• **Task requirements**
Repeat, exactly and with no pictures, the lines that run from the beginning of the entries through the line containing "yellow lemon [235,193,323,288]".
= = =
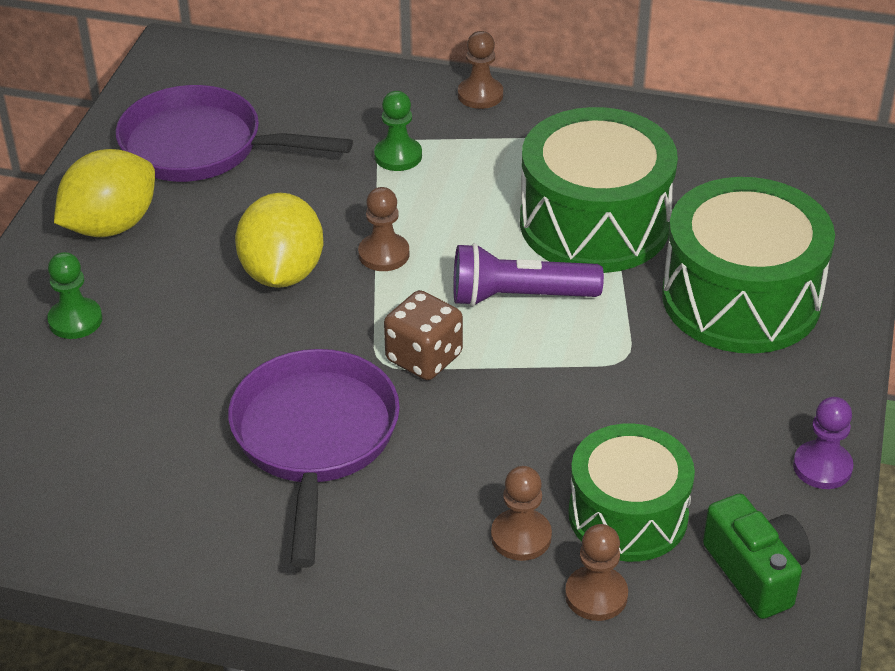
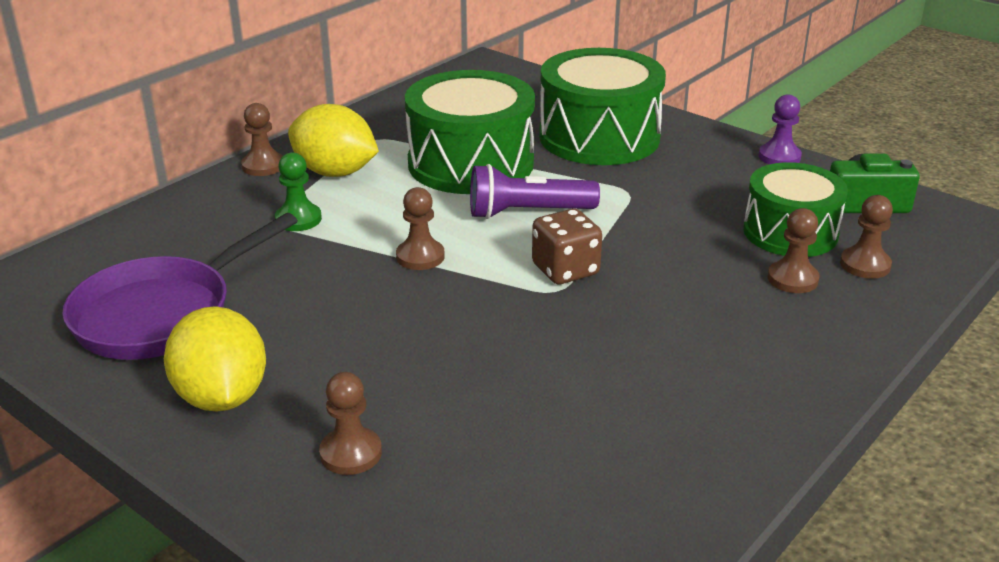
camera: 65 degrees left, 10 degrees down
green pawn [47,252,102,339] -> brown pawn [319,372,382,475]
purple pan [228,349,400,568] -> none
yellow lemon [235,193,323,288] -> yellow lemon moved to [288,104,379,177]
purple flashlight [453,243,604,307] -> purple flashlight turned 60 degrees clockwise [470,164,600,219]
= = =
• **Answer section**
camera: 65 degrees left, 10 degrees down
green pawn [47,252,102,339] -> brown pawn [319,372,382,475]
purple pan [228,349,400,568] -> none
yellow lemon [235,193,323,288] -> yellow lemon moved to [288,104,379,177]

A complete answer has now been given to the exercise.